AVAILABLE RECORDS:
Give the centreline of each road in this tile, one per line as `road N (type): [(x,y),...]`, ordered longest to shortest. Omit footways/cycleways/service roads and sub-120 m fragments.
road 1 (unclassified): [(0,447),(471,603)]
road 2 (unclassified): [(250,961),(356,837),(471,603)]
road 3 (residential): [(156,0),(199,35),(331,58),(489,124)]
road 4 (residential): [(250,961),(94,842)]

WHAT TO WORK ON:
Reproduce the data in full. Nothing in it may be altered.

FINISHED TASK:
Give the centreline of each road in this tile, one per line as `road N (type): [(x,y),...]`, ordered longest to shortest. Omit footways/cycleways/service roads and sub-120 m fragments.
road 1 (unclassified): [(0,447),(471,603)]
road 2 (unclassified): [(250,961),(356,837),(471,603)]
road 3 (residential): [(156,0),(199,35),(331,58),(489,124)]
road 4 (residential): [(250,961),(94,842)]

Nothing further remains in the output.